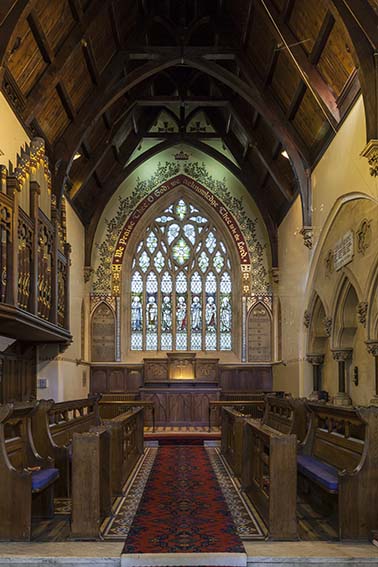
Find the location of a particular element. The image size is (378, 567). brown carpet is located at coordinates (120, 526), (63, 503).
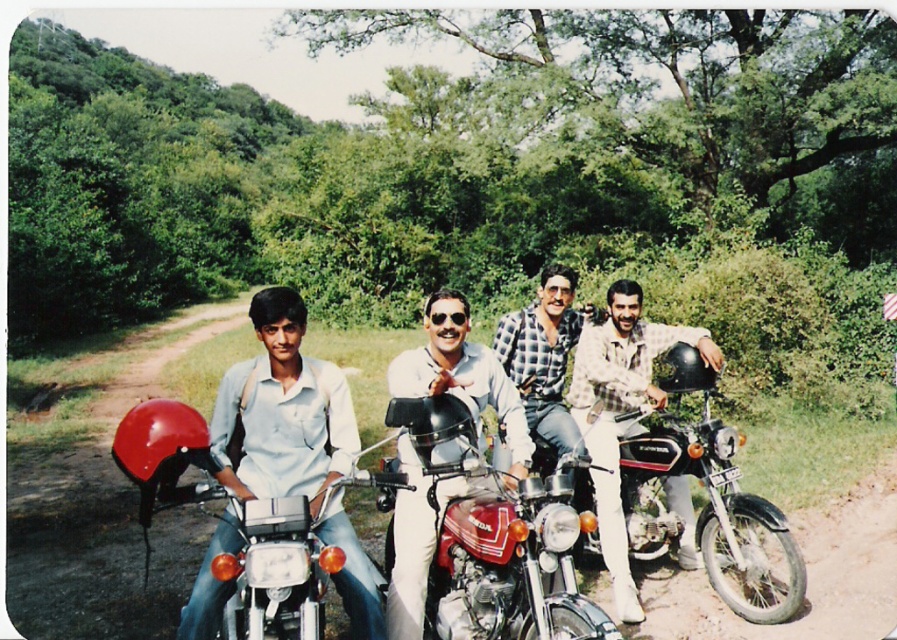
Question: Which point is closer to the camera?

Choices:
 (A) shiny chrome motorcycle at center
 (B) shiny silver helmet at center

Answer: (A)

Question: Does shiny red motorcycle at center have a lesser width compared to shiny chrome motorcycle at center?

Choices:
 (A) yes
 (B) no

Answer: (A)

Question: Which object is the farthest from the shiny red motorcycle at center?

Choices:
 (A) shiny chrome motorcycle at center
 (B) shiny silver helmet at center
 (C) plaid shirt at center

Answer: (C)

Question: Considering the real-world distances, which object is closest to the shiny red motorcycle at center?

Choices:
 (A) plaid shirt at center
 (B) checkered fabric shirt at center

Answer: (A)

Question: Considering the relative positions of shiny red motorcycle at center and plaid shirt at center in the image provided, where is shiny red motorcycle at center located with respect to plaid shirt at center?

Choices:
 (A) below
 (B) above

Answer: (A)

Question: Is shiny red motorcycle at center wider than plaid shirt at center?

Choices:
 (A) yes
 (B) no

Answer: (A)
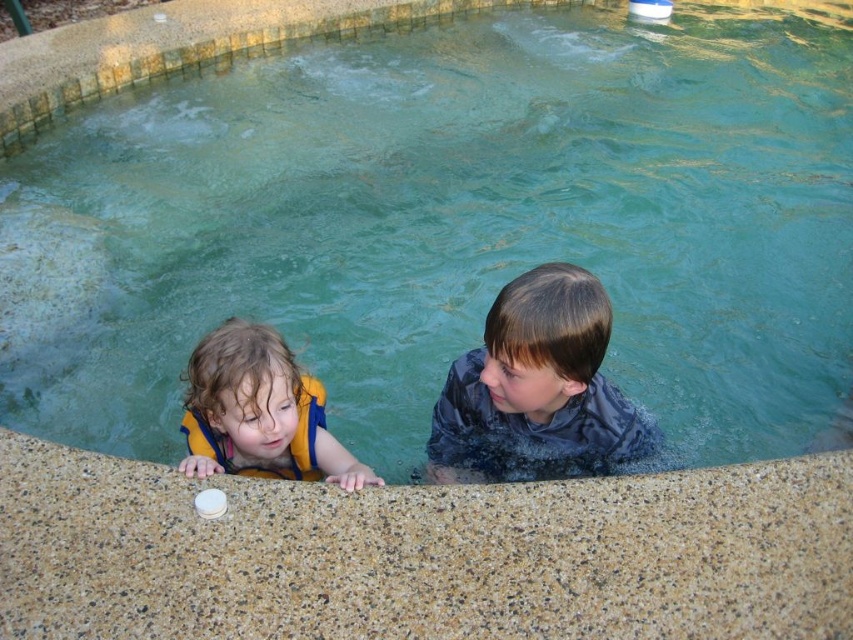
You are a lifeguard and need to retrieve an object from the pool. The dark blue wet shirt at upper center and the yellow life jacket at left are both in the water. If you can only reach one object without moving, which one is closer to your current position?

The dark blue wet shirt at upper center and yellow life jacket at left are 34.02 inches apart, so the closer one depends on your position. However, since the question states you can only reach one without moving, the answer cannot be determined without knowing your exact location relative to both objects.

You are a lifeguard at the pool and need to determine which clothing item is larger between the dark blue wet shirt at upper center and the yellow life vest at left. Which one should you point out?

The dark blue wet shirt at upper center is bigger than the yellow life vest at left, so you should point out the dark blue wet shirt at upper center.

You are a lifeguard at the pool and need to ensure all children are wearing properly sized life vests. You notice two children in the pool. The child on the left is wearing the yellow life vest at left, and the child on the right is wearing the yellow life jacket at left. Which one is more likely to be properly fitted?

The yellow life vest at left has a larger size compared to the yellow life jacket at left, so the child wearing the yellow life vest at left is more likely to be properly fitted if they require a larger size for safety.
^^^^
» Work order
Could you write out the rows from the line with "The dark blue wet shirt at upper center is" through the end of the rows again, switching "lifeguard" to "swim coach" and leaving everything else unchanged?

» Answer section
The dark blue wet shirt at upper center is bigger than the yellow life vest at left, so you should point out the dark blue wet shirt at upper center.

You are a swim coach at the pool and need to ensure all children are wearing properly sized life vests. You notice two children in the pool. The child on the left is wearing the yellow life vest at left, and the child on the right is wearing the yellow life jacket at left. Which one is more likely to be properly fitted?

The yellow life vest at left has a larger size compared to the yellow life jacket at left, so the child wearing the yellow life vest at left is more likely to be properly fitted if they require a larger size for safety.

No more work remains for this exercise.